### Data extracts

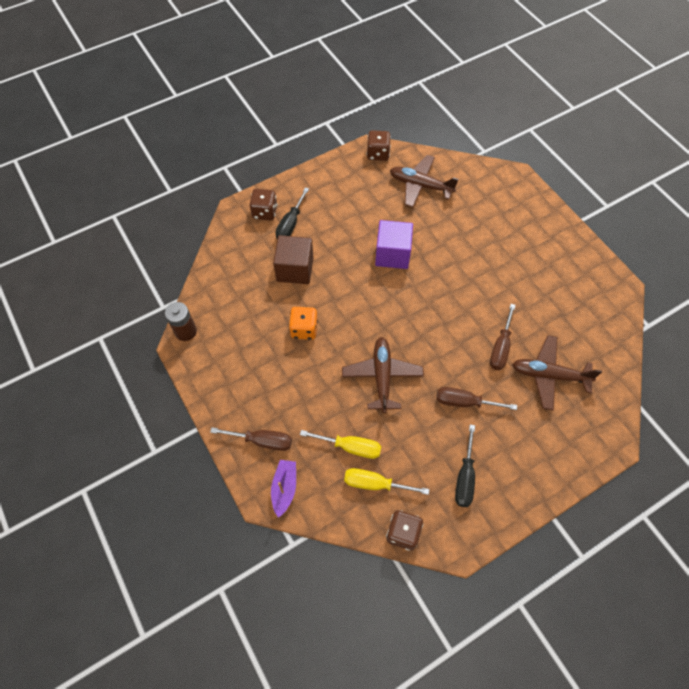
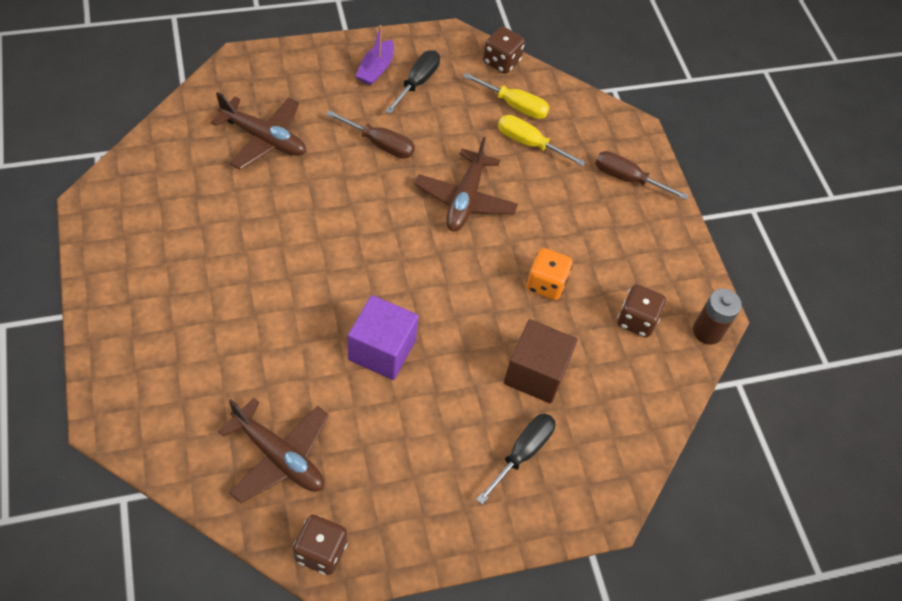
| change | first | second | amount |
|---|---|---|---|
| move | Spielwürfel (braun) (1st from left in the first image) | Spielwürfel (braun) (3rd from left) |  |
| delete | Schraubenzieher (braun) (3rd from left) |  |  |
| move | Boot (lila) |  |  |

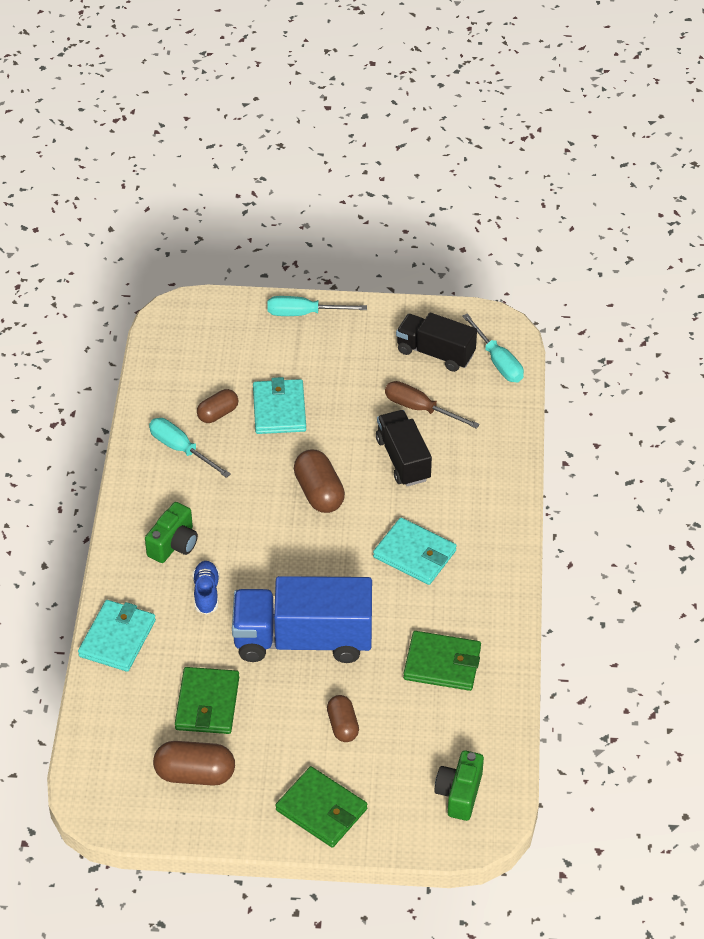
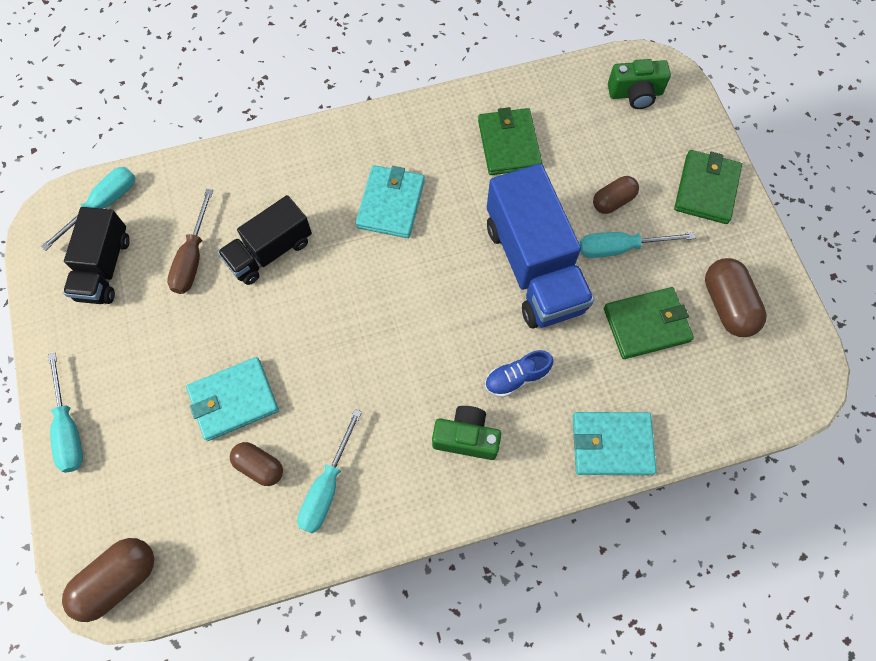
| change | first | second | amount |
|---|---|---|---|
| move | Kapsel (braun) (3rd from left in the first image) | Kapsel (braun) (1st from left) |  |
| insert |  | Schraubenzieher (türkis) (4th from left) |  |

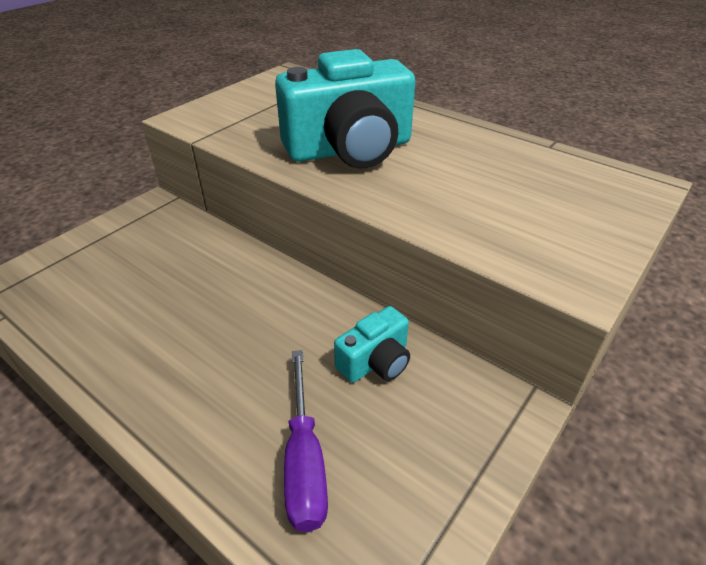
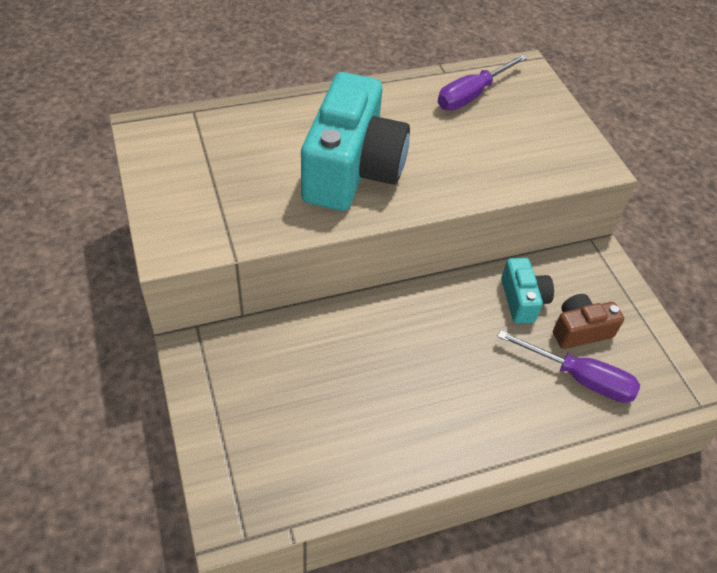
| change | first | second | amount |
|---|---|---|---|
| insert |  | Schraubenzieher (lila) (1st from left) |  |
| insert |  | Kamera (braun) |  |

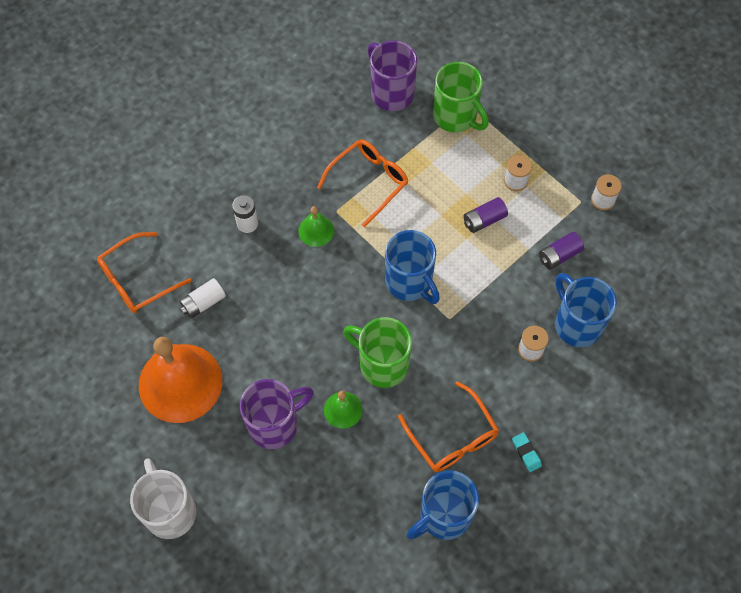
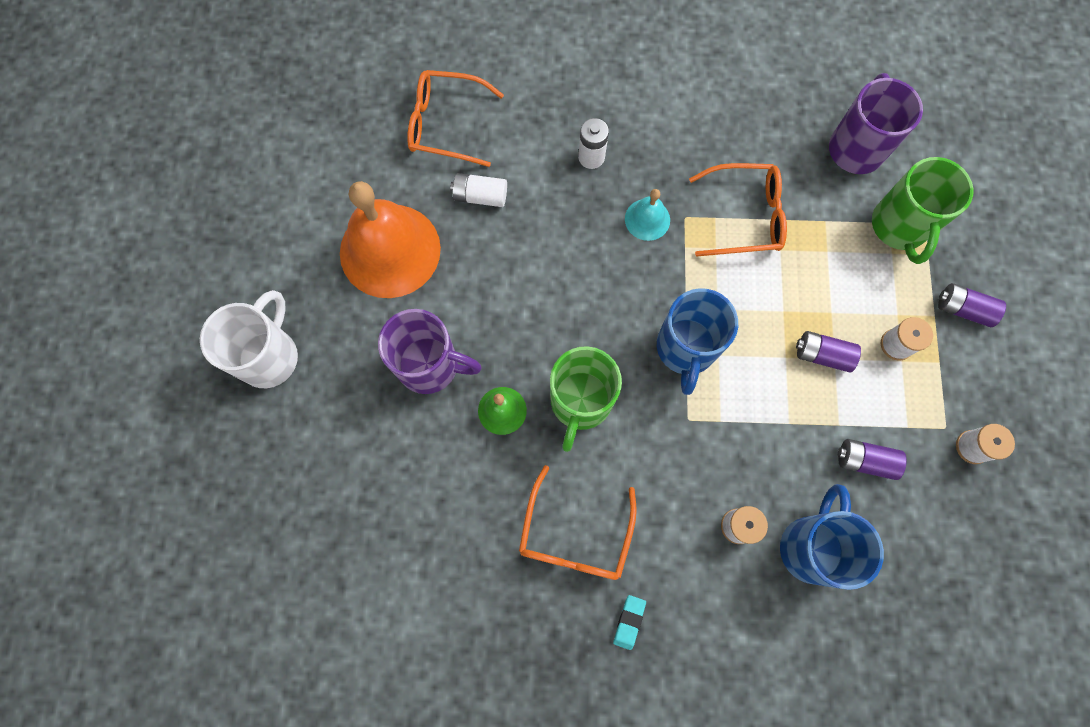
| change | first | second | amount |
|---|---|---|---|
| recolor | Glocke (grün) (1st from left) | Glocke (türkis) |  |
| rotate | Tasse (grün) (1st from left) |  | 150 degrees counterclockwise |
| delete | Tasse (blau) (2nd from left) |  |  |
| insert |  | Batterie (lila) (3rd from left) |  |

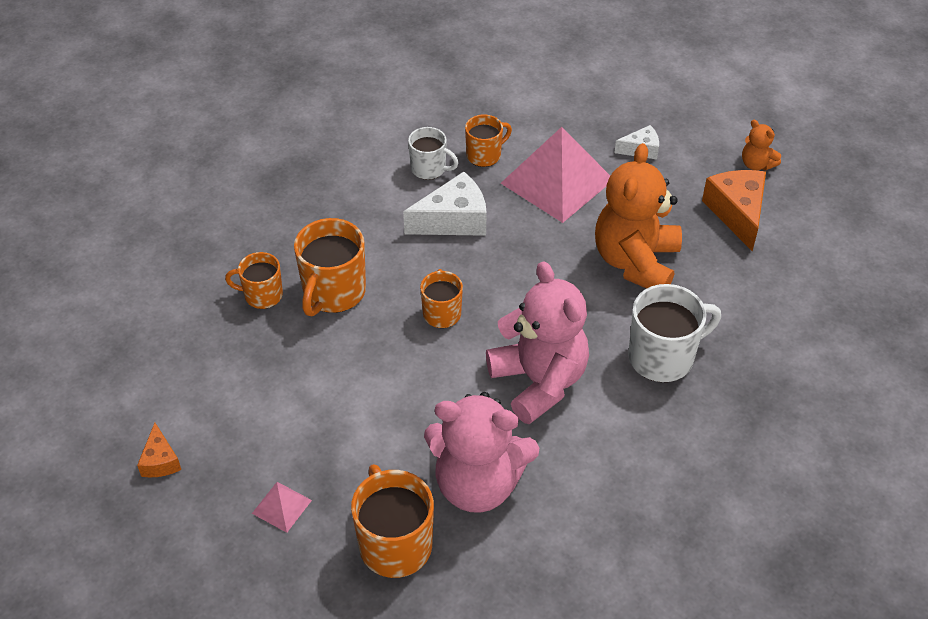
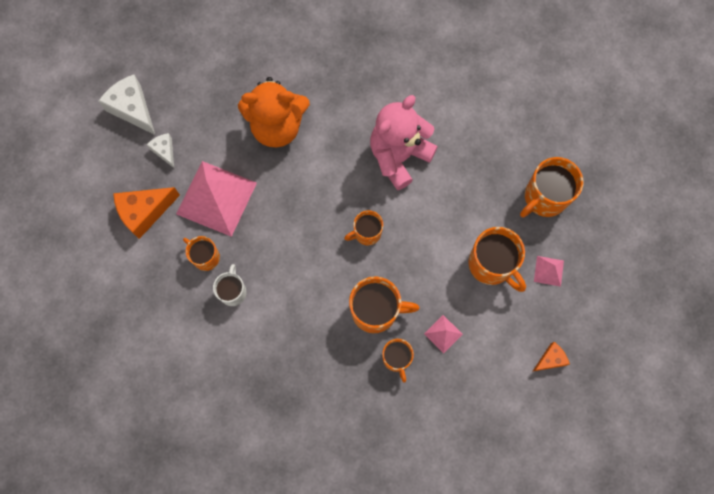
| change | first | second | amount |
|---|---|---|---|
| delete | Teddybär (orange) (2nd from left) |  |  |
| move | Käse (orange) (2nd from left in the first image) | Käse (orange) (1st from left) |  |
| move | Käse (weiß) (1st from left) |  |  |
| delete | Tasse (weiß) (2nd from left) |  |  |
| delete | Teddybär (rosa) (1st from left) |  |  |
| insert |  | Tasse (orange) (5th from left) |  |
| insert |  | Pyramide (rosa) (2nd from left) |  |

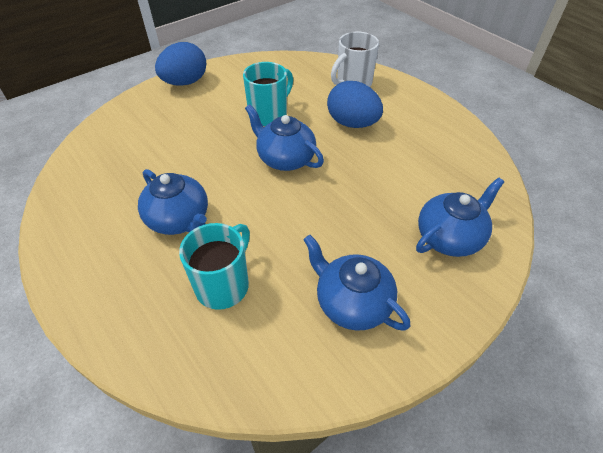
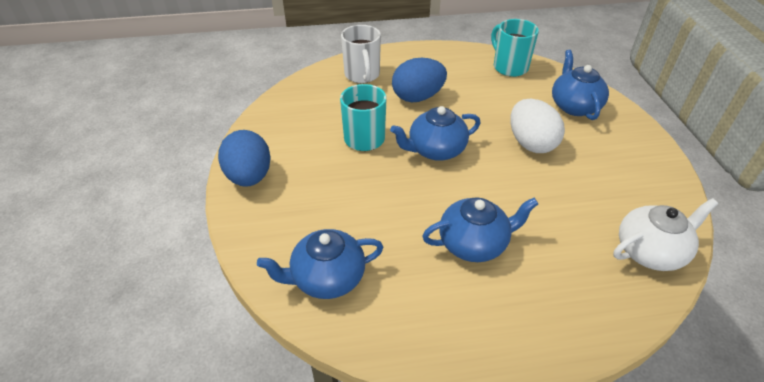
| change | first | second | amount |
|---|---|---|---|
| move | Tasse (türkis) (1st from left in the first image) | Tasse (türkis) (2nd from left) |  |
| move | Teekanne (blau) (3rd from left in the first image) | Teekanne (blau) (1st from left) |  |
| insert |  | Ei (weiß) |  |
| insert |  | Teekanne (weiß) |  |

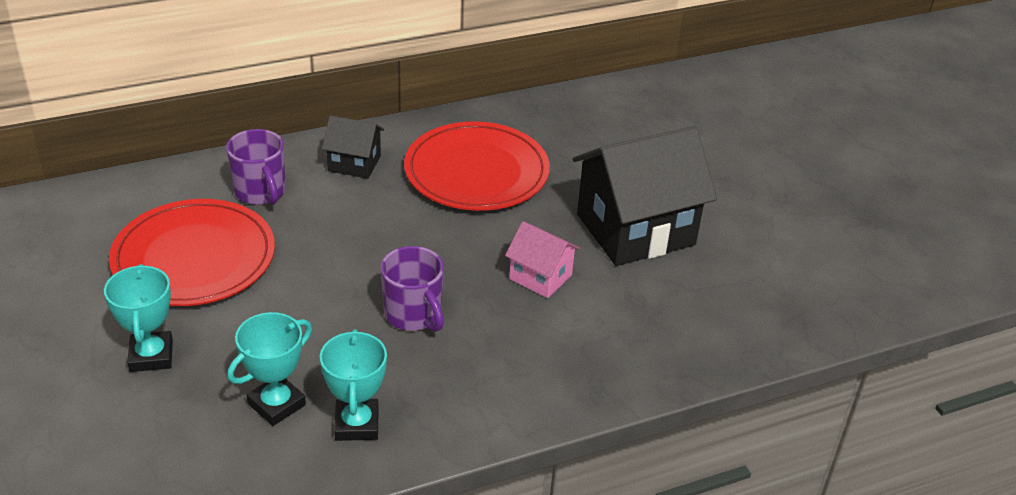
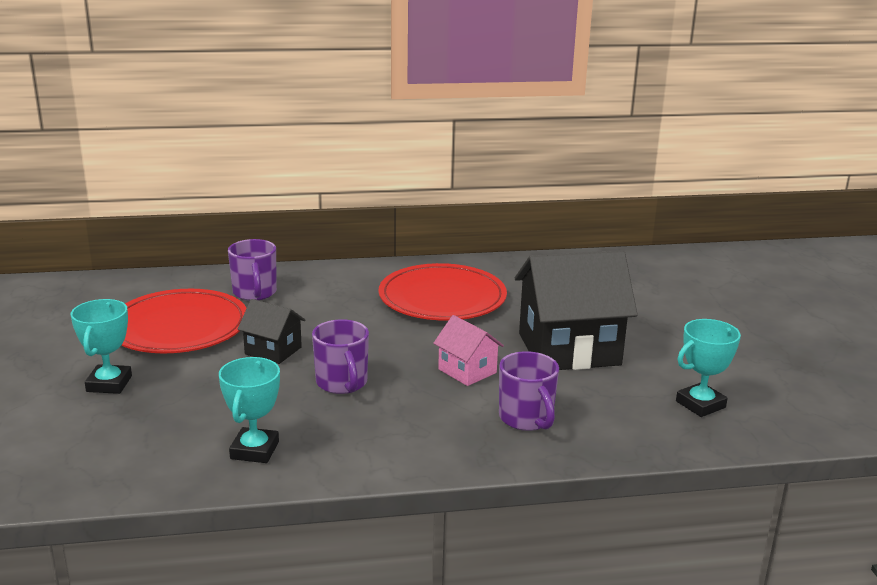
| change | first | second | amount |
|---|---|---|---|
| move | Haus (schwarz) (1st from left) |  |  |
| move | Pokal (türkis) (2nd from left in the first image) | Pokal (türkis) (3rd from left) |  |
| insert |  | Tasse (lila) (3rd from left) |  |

### Work to complete
Reproduce the opening lines of the material above exactly, ending with the line that contains "delete | Schraubenzieher". Omit every picture.

### Response box
| change | first | second | amount |
|---|---|---|---|
| move | Spielwürfel (braun) (1st from left in the first image) | Spielwürfel (braun) (3rd from left) |  |
| delete | Schraubenzieher (braun) (3rd from left) |  |  |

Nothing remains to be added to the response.